*** Data under study ***
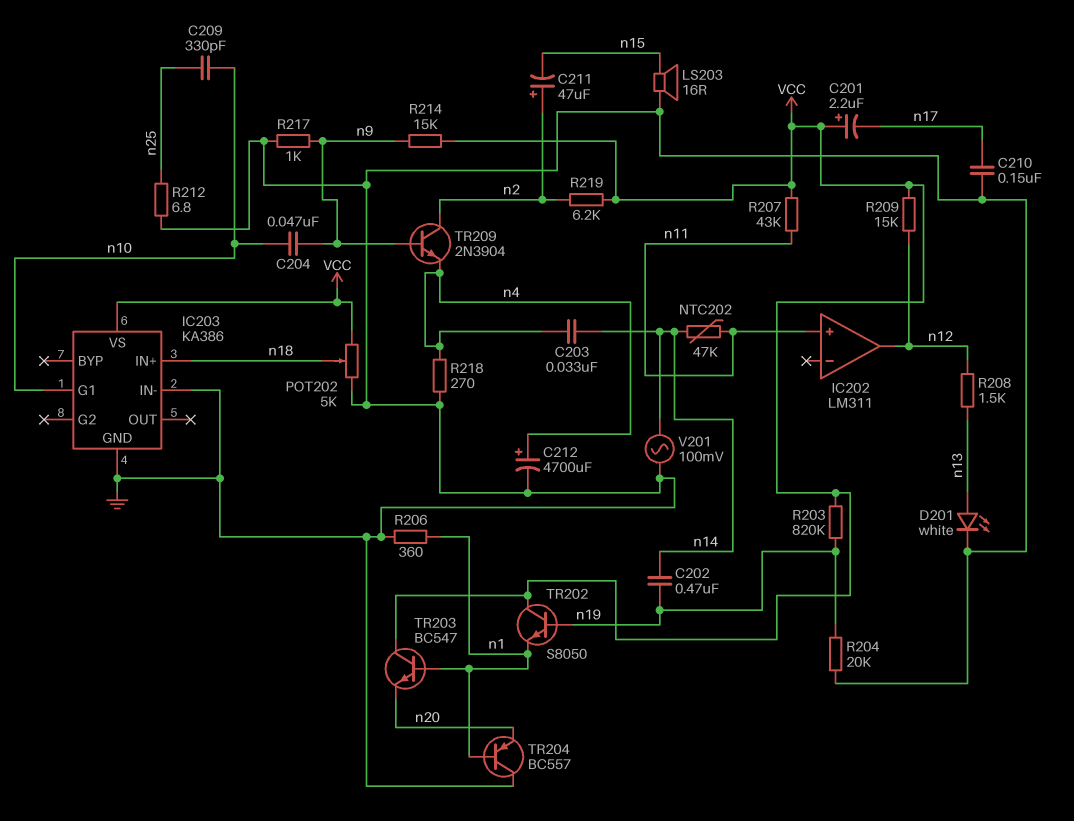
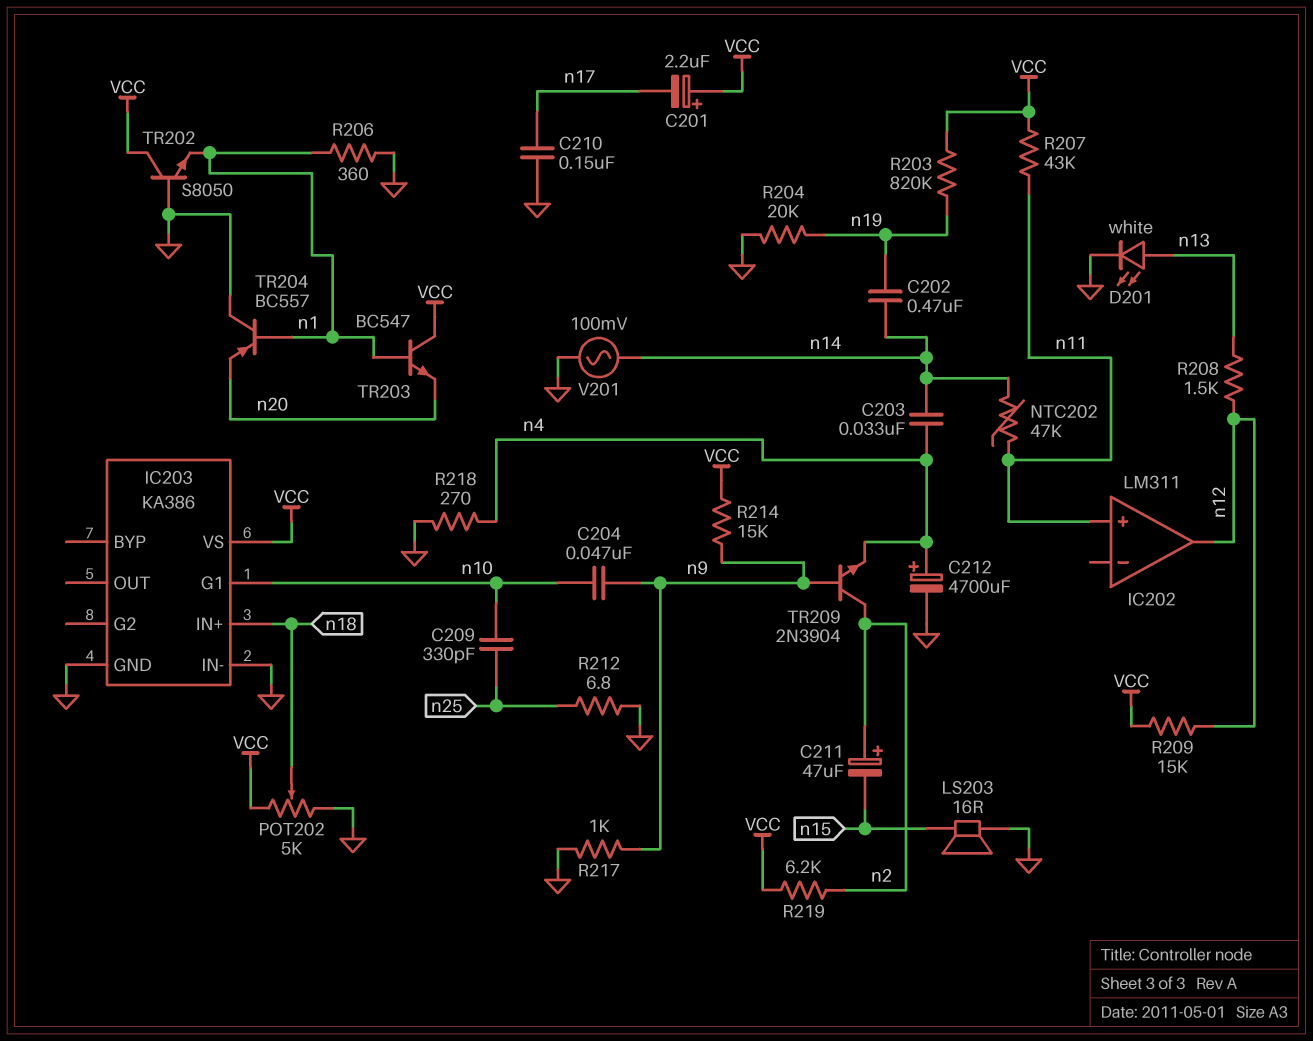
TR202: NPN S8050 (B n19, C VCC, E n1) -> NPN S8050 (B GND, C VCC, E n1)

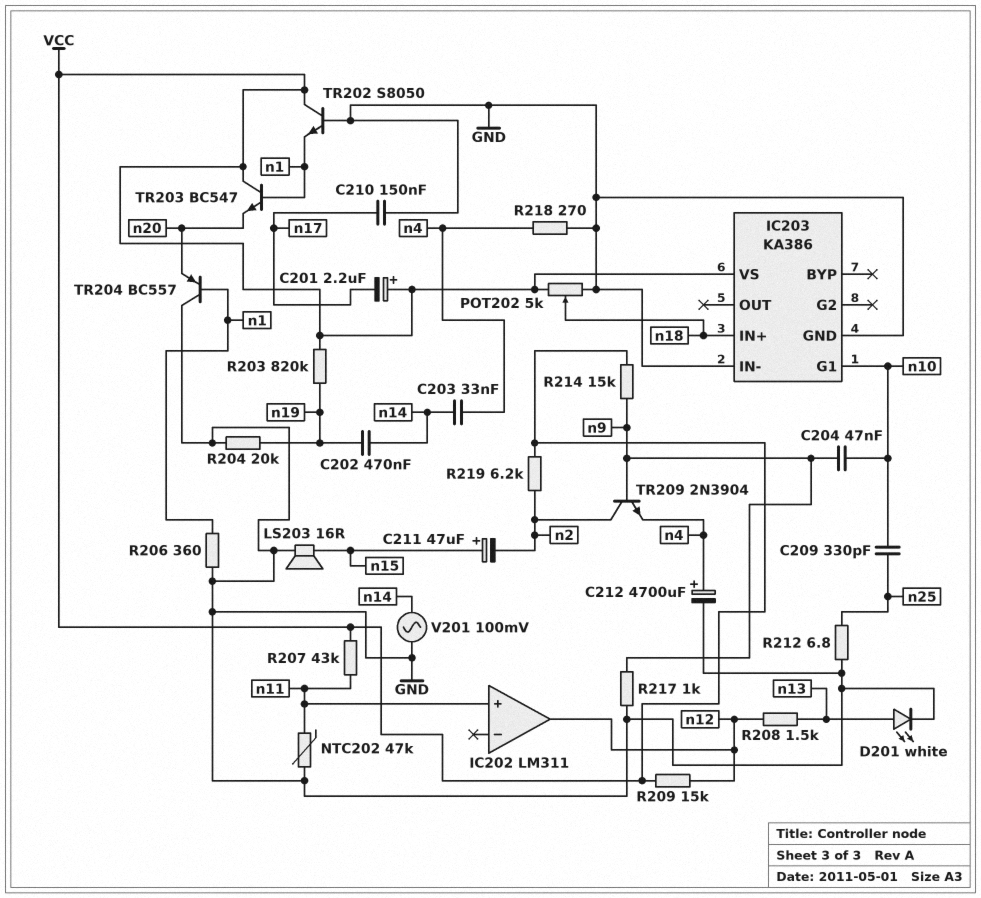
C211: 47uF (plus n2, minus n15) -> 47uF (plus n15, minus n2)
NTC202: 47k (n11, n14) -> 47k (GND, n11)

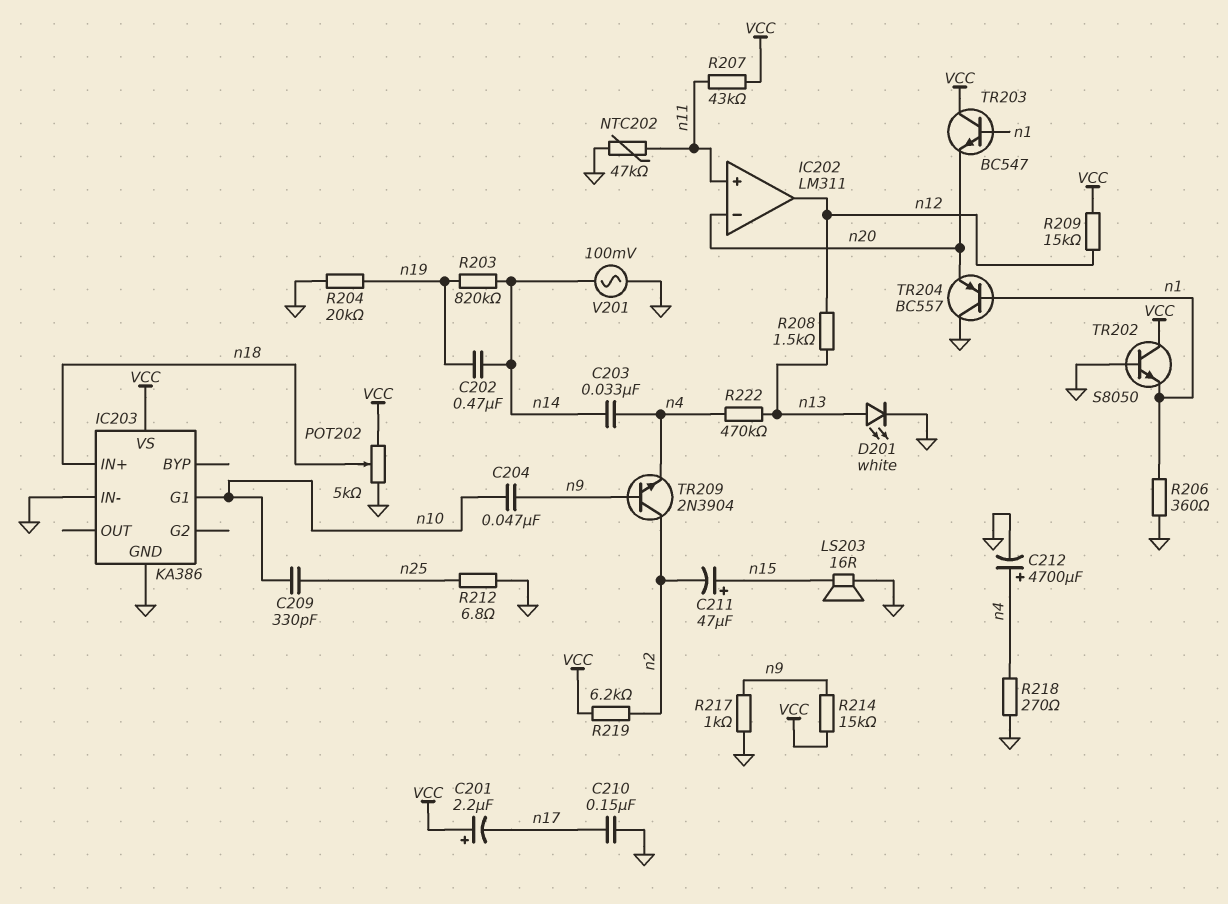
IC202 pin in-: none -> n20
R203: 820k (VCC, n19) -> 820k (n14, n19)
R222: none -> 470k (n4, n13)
***
*** Data under study ***
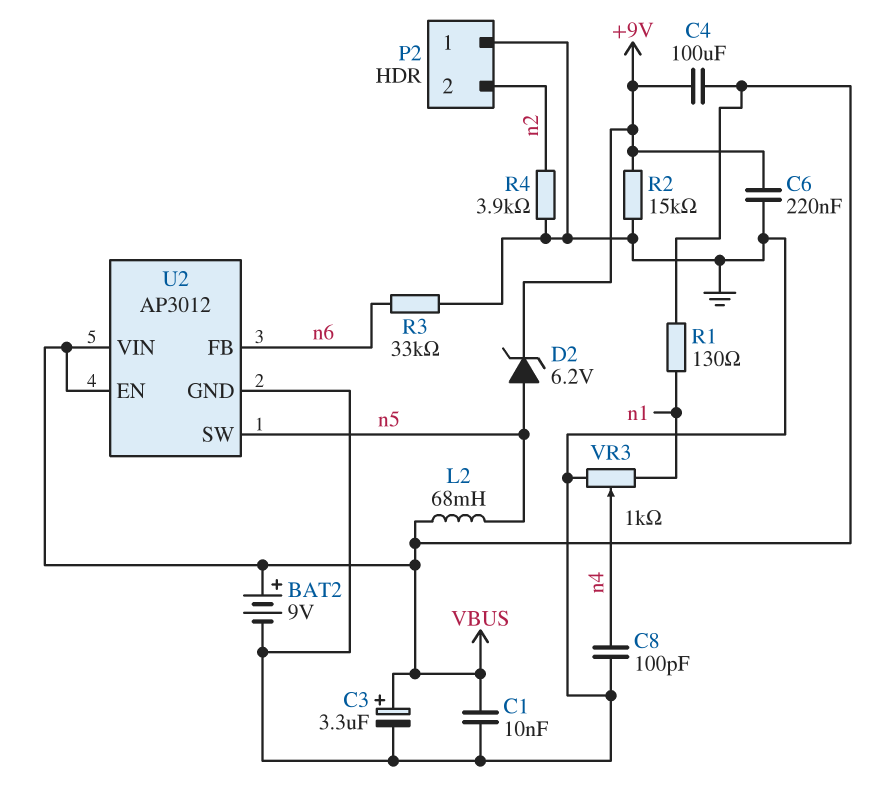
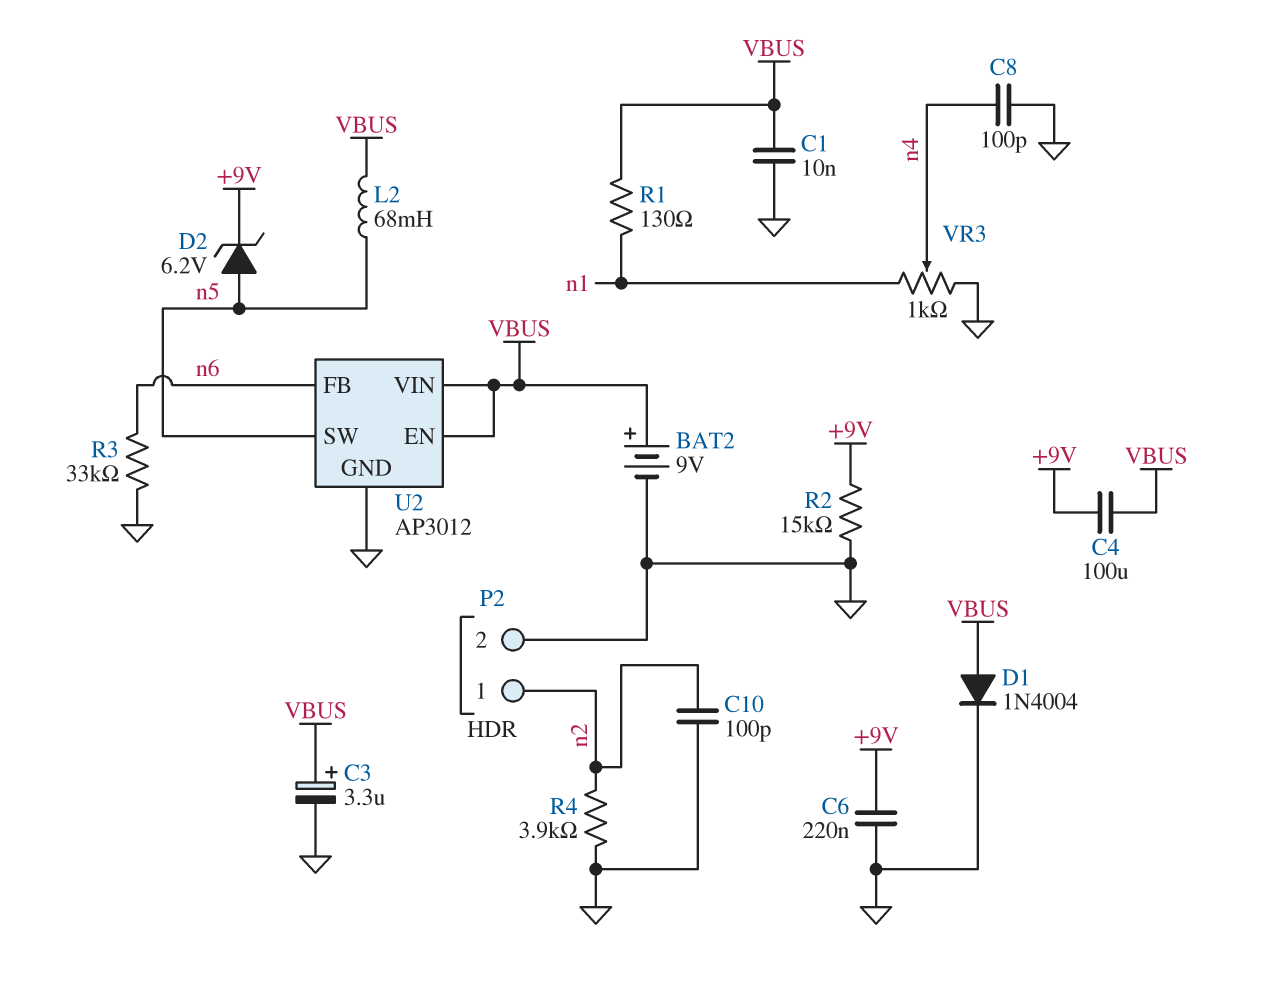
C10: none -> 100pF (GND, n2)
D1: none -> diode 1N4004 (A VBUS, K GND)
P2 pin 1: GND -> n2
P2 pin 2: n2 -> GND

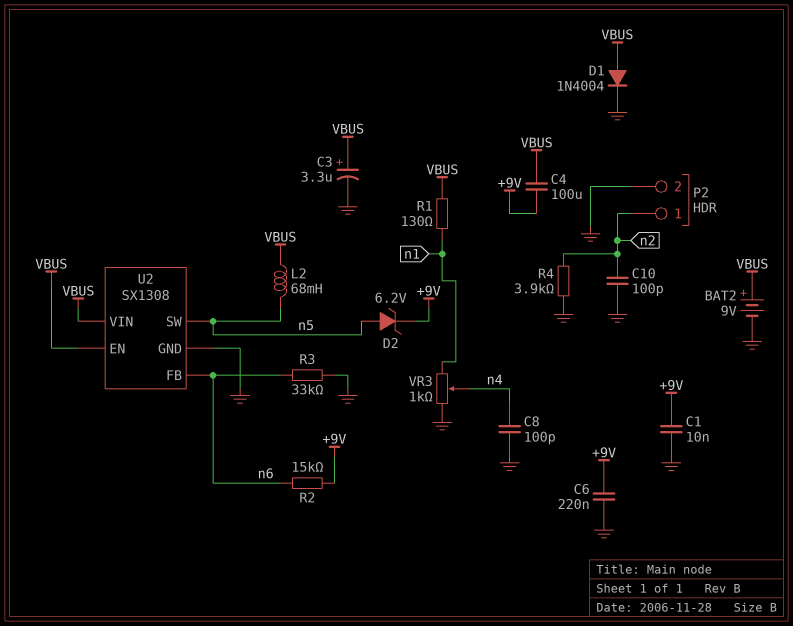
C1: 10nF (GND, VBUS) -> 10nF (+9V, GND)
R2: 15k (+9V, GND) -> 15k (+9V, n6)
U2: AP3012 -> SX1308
***
Work task:
The answer must be every line of the listing that holds the word "none".

Solution for this problem:
IC202 pin in-: none -> n20
R222: none -> 470k (n4, n13)
C10: none -> 100pF (GND, n2)
D1: none -> diode 1N4004 (A VBUS, K GND)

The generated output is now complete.